━━━━━ Available data ━━━━━

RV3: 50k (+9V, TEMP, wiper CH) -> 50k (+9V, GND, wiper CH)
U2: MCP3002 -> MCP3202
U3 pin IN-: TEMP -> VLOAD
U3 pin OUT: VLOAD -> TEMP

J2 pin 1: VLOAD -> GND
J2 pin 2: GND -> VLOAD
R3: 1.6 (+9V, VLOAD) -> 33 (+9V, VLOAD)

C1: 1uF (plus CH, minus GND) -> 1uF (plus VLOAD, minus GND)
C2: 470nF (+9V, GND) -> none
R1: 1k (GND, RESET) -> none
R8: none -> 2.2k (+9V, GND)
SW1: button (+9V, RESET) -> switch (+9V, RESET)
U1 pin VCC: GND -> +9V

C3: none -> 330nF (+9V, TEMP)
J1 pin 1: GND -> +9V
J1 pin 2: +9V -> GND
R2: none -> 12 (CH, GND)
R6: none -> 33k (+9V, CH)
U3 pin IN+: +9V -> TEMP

━━━━━
━━━━━ Available data ━━━━━

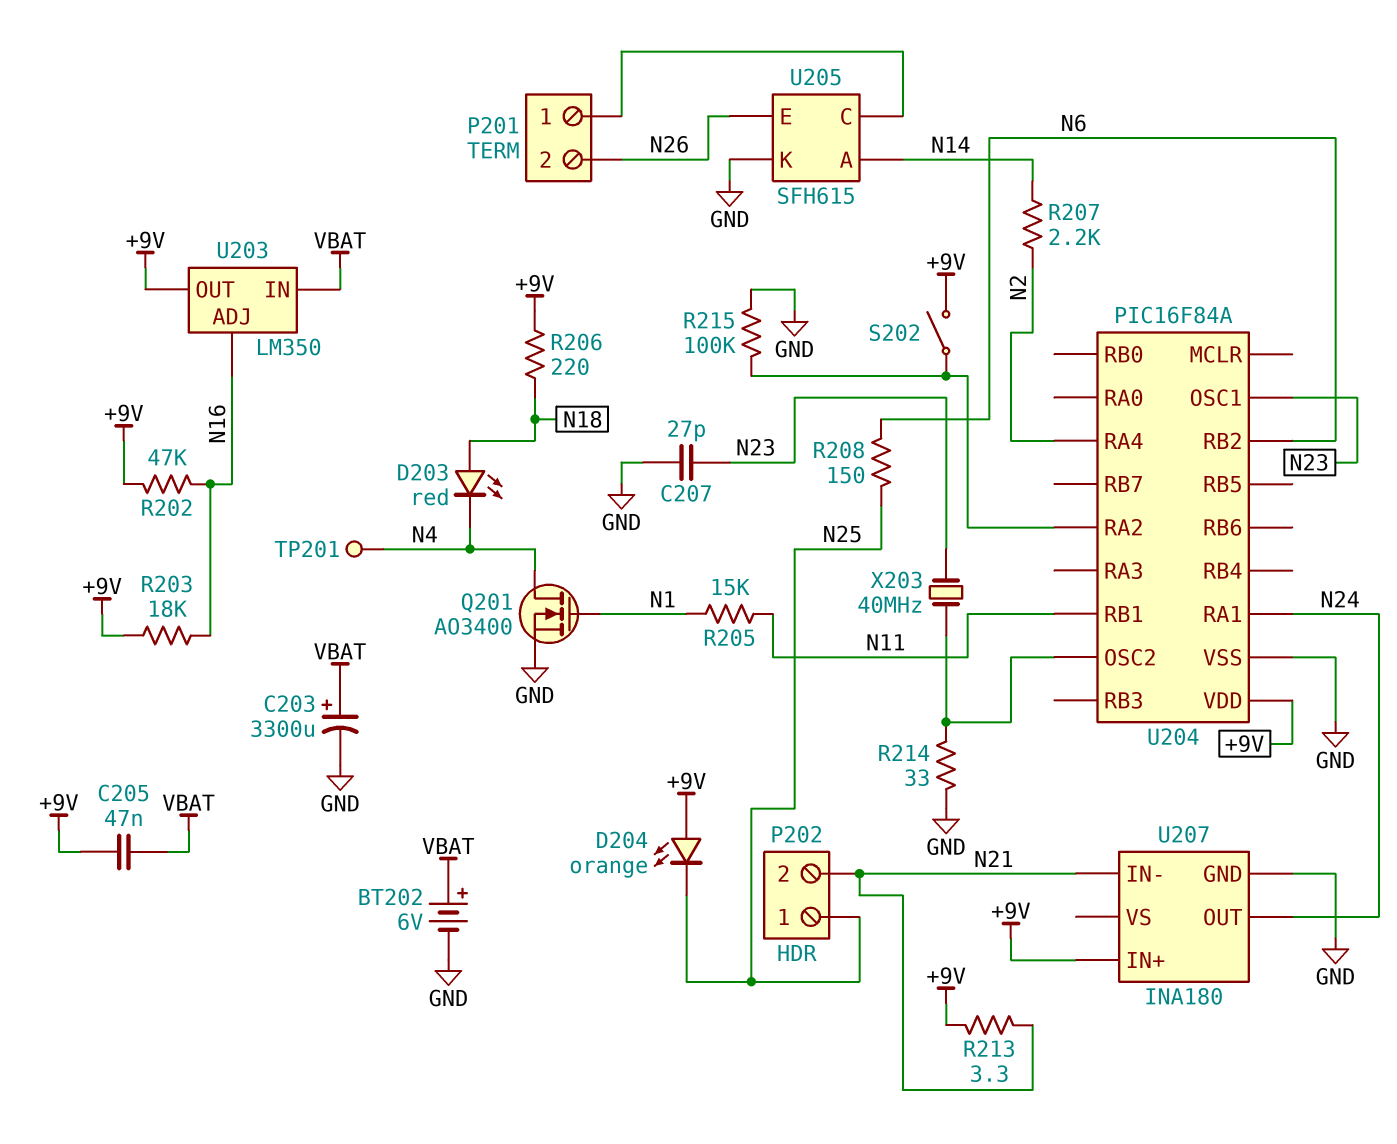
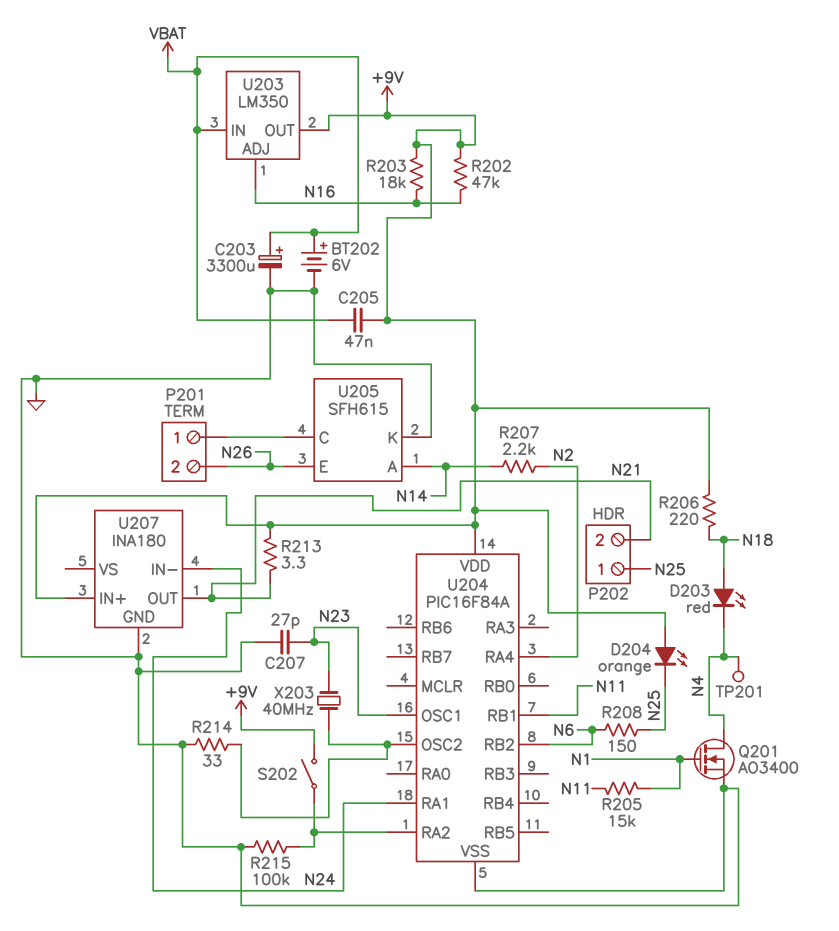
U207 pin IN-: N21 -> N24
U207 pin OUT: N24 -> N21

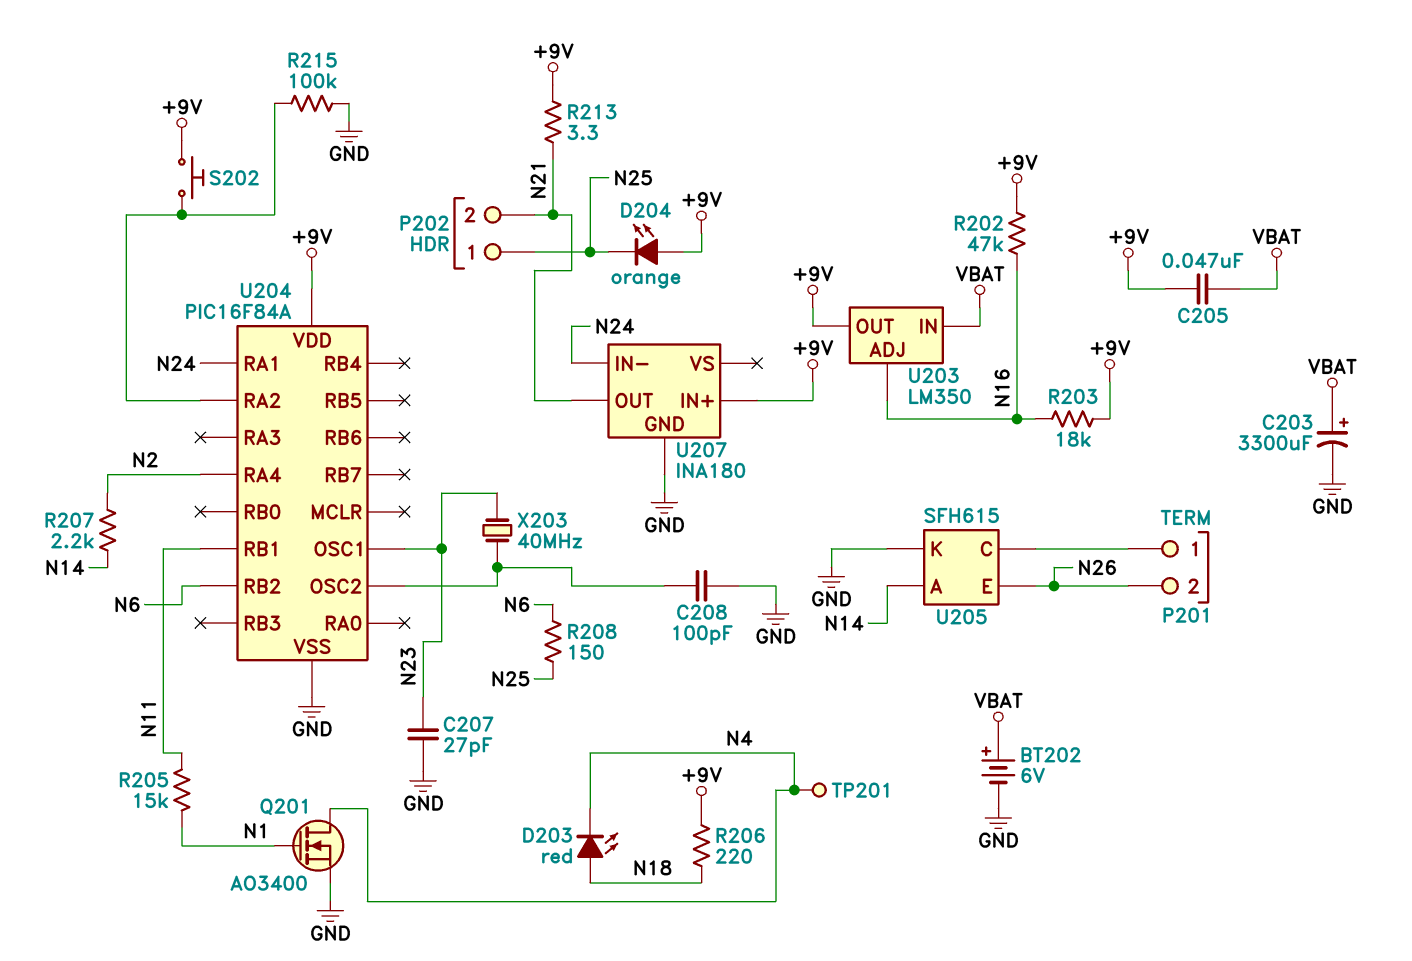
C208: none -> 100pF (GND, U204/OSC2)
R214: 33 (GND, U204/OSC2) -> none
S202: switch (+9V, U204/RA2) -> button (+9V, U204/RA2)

━━━━━

Would you please copy exactly the part of the entries above that begins at the line containing "C208: none -> 100pF (GND, U204/OSC2)" and ends at the line containing "S202: switch (+9V, U204/RA2)", both lines included?

» Solution for this exercise
C208: none -> 100pF (GND, U204/OSC2)
R214: 33 (GND, U204/OSC2) -> none
S202: switch (+9V, U204/RA2) -> button (+9V, U204/RA2)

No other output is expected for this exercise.